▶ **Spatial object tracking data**

>>>>>

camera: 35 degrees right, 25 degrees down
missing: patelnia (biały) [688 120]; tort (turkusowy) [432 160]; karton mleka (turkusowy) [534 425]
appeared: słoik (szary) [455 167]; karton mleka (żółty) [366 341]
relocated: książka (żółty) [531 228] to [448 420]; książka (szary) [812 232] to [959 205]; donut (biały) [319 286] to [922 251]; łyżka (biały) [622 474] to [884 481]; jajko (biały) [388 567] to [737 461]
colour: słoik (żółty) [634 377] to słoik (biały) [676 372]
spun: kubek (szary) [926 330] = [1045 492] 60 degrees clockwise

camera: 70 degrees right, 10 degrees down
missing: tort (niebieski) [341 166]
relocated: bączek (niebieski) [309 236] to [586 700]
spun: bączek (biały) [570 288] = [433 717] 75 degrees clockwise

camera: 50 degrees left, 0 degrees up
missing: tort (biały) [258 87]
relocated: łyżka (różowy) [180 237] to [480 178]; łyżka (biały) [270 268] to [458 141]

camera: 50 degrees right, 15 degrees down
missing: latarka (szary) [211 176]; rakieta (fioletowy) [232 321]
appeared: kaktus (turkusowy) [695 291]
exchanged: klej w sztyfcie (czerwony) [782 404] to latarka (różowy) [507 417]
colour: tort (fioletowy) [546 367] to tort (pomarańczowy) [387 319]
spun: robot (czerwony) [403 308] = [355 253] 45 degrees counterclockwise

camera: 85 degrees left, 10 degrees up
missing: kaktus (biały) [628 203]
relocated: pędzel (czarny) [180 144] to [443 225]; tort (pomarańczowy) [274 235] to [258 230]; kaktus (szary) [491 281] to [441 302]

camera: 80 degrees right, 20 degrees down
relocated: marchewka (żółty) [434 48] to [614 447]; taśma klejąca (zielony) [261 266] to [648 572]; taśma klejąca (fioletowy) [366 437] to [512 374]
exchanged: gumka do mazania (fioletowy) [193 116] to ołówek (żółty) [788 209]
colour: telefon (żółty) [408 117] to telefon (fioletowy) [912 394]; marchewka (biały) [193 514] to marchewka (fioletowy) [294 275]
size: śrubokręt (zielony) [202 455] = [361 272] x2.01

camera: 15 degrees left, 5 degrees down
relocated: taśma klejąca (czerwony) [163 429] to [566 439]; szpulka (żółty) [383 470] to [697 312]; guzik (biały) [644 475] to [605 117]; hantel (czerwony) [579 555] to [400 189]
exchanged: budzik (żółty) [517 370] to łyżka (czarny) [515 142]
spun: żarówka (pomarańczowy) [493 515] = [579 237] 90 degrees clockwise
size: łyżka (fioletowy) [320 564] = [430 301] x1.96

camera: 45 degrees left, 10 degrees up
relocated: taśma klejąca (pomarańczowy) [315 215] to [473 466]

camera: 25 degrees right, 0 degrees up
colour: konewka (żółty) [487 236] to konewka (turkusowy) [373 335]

<<<<<

▶ **Task to carry out**
Copy only the entries from the first line to the line with "colour: słoik (żółty)", each exactly as it appears.

▶ **The completed task**
camera: 35 degrees right, 25 degrees down
missing: patelnia (biały) [688 120]; tort (turkusowy) [432 160]; karton mleka (turkusowy) [534 425]
appeared: słoik (szary) [455 167]; karton mleka (żółty) [366 341]
relocated: książka (żółty) [531 228] to [448 420]; książka (szary) [812 232] to [959 205]; donut (biały) [319 286] to [922 251]; łyżka (biały) [622 474] to [884 481]; jajko (biały) [388 567] to [737 461]
colour: słoik (żółty) [634 377] to słoik (biały) [676 372]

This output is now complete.